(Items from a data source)
------

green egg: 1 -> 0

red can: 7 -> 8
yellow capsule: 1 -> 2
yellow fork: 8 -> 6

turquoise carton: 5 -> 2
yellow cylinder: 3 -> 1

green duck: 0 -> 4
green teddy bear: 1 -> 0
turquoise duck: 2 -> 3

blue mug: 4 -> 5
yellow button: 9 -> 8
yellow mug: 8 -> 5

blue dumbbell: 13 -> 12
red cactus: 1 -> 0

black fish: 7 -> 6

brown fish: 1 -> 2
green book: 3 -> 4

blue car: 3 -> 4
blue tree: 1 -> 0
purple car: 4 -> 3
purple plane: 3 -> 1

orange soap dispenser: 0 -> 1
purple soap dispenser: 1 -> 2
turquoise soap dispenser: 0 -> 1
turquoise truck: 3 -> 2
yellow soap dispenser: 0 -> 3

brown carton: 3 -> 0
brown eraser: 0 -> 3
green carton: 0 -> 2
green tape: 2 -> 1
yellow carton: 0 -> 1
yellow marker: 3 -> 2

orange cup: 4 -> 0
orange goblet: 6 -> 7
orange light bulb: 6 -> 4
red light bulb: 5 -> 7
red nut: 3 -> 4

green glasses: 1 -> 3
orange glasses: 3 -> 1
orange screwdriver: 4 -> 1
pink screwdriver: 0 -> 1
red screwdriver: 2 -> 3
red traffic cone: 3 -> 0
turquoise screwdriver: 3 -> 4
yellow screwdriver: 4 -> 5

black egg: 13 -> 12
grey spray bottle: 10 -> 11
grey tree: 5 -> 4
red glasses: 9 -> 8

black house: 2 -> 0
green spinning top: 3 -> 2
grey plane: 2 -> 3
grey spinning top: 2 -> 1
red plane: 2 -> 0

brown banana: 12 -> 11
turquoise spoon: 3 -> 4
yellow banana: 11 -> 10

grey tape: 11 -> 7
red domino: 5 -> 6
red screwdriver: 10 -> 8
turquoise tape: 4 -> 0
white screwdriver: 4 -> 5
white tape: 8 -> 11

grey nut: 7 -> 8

------

Starting with the line with "brown carton: 3 -> 0" above and going on through the line with "black egg: 13 -> 12", transcribe every line exactly, both ends included, and add nothing.

brown carton: 3 -> 0
brown eraser: 0 -> 3
green carton: 0 -> 2
green tape: 2 -> 1
yellow carton: 0 -> 1
yellow marker: 3 -> 2

orange cup: 4 -> 0
orange goblet: 6 -> 7
orange light bulb: 6 -> 4
red light bulb: 5 -> 7
red nut: 3 -> 4

green glasses: 1 -> 3
orange glasses: 3 -> 1
orange screwdriver: 4 -> 1
pink screwdriver: 0 -> 1
red screwdriver: 2 -> 3
red traffic cone: 3 -> 0
turquoise screwdriver: 3 -> 4
yellow screwdriver: 4 -> 5

black egg: 13 -> 12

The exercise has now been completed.